## Instructions for the task
Below is a listing; give only the number of its lines that contain the word "brick".

## Data for review
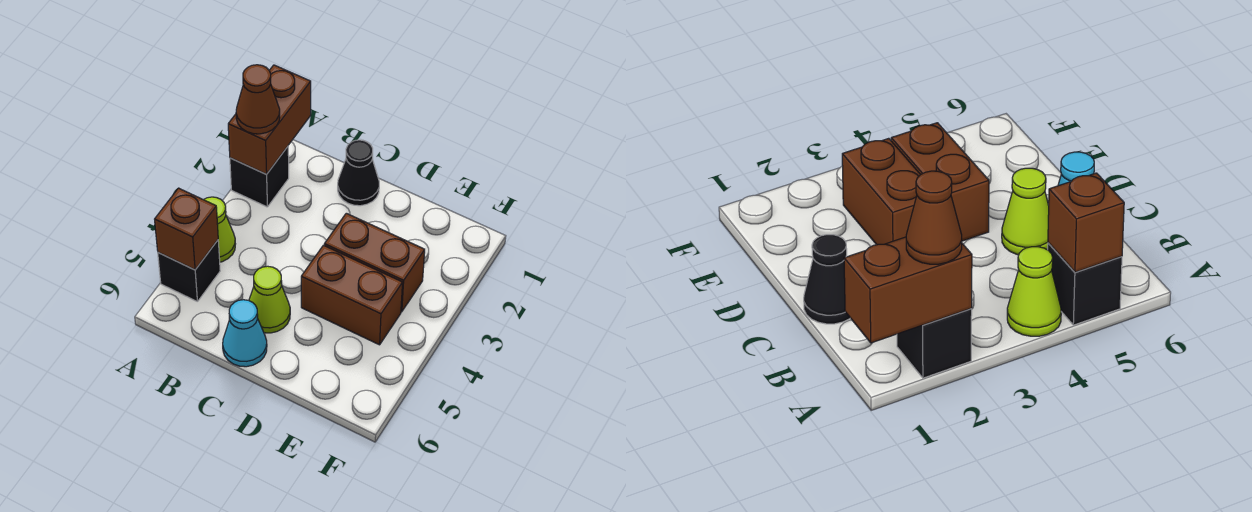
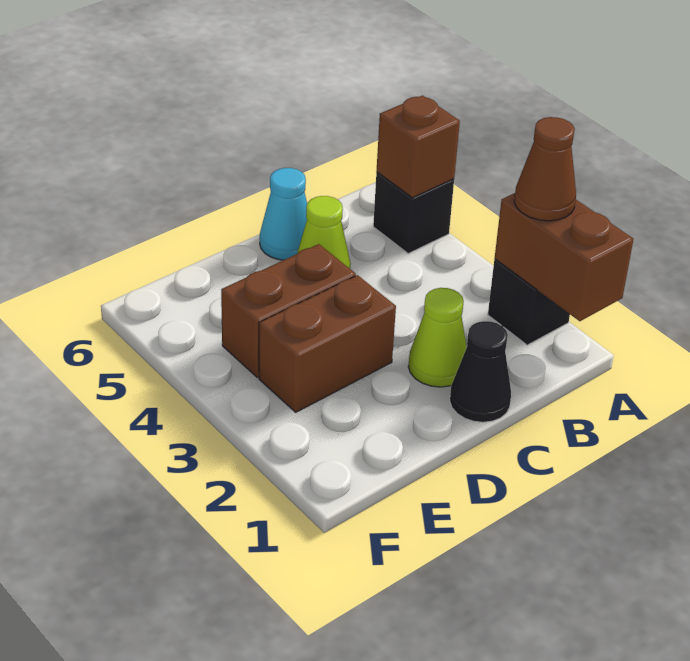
lime cone A4 level 1 -> lime cone C2 level 1

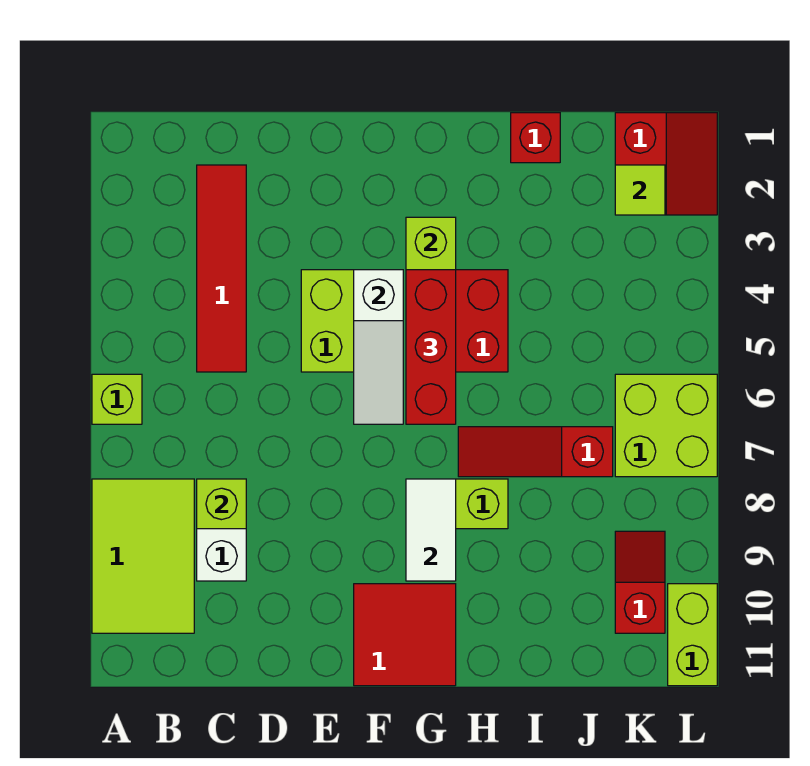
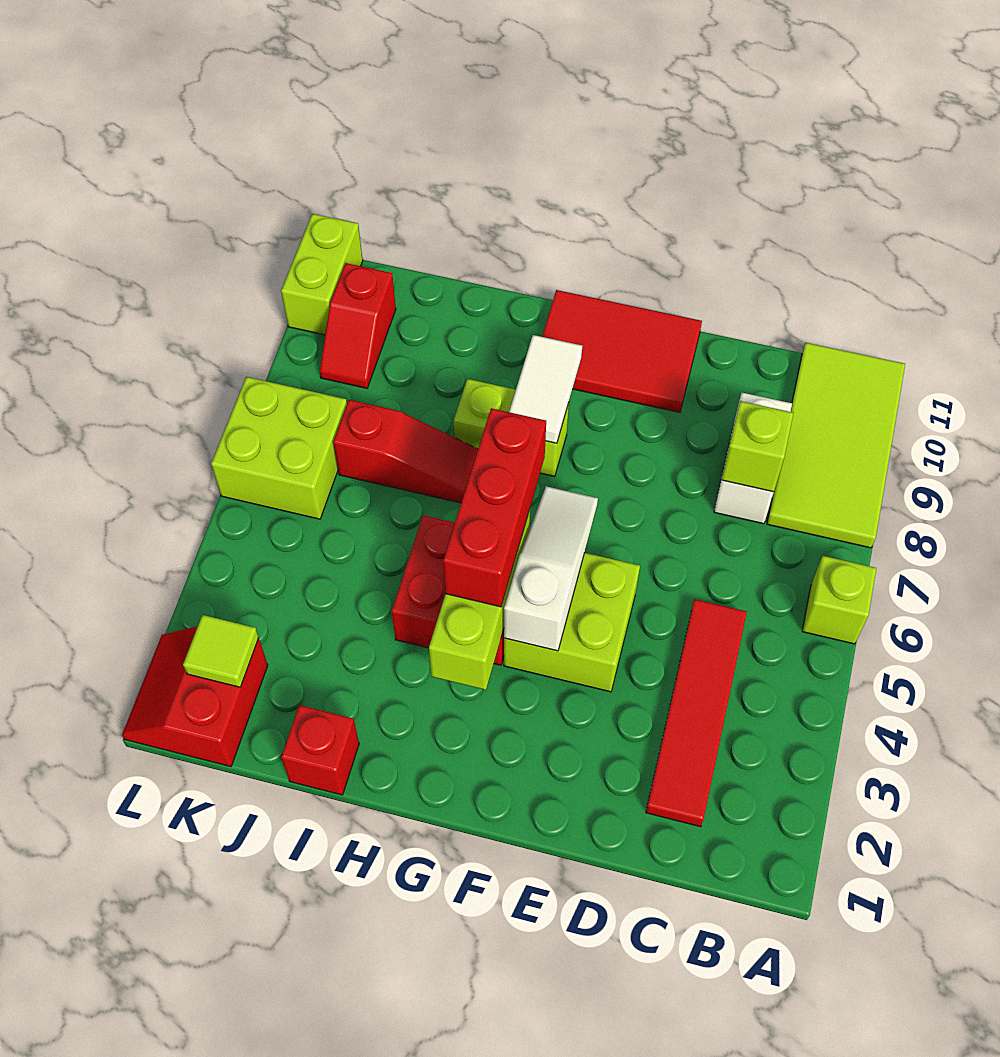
lime tile A8:B10 level 1 -> lime tile A8:B11 level 1
red tile F10:G11 level 1 -> red tile E10:G11 level 1

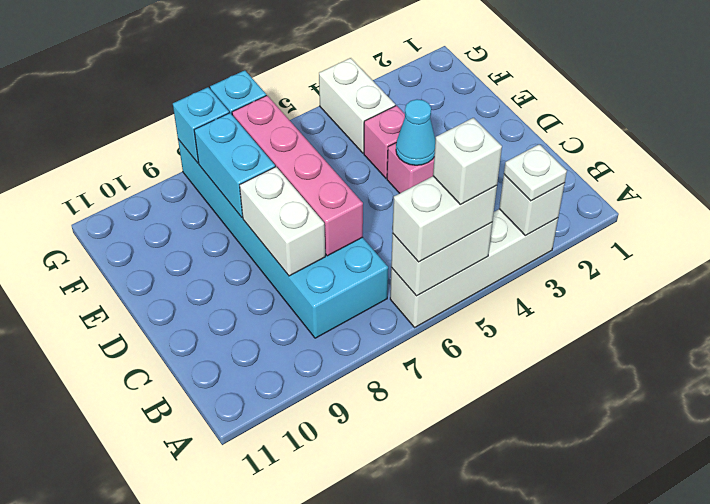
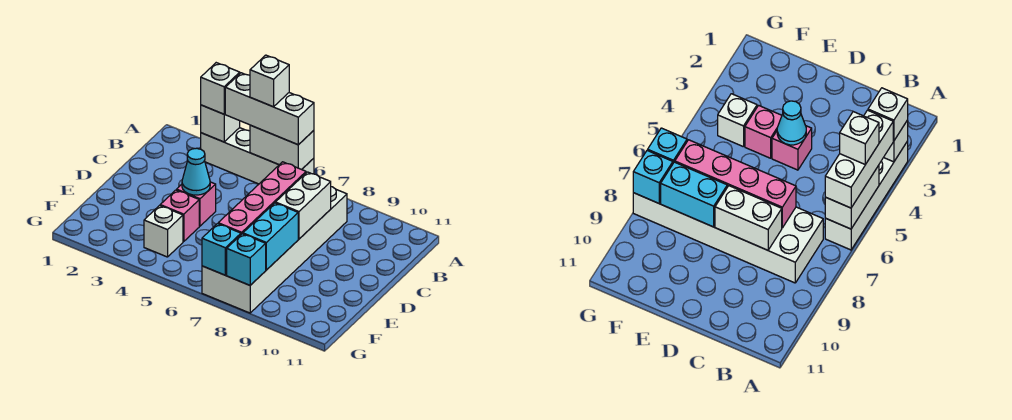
white plate A3 level 3 -> white brick A3 level 3
white brick A5:A6 level 3 -> white brick A4:A6 level 3
cyan brick B7:G8 level 1 -> white brick B7:G8 level 1
white brick F4:G4 level 1 -> white brick F4 level 1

## Reply
4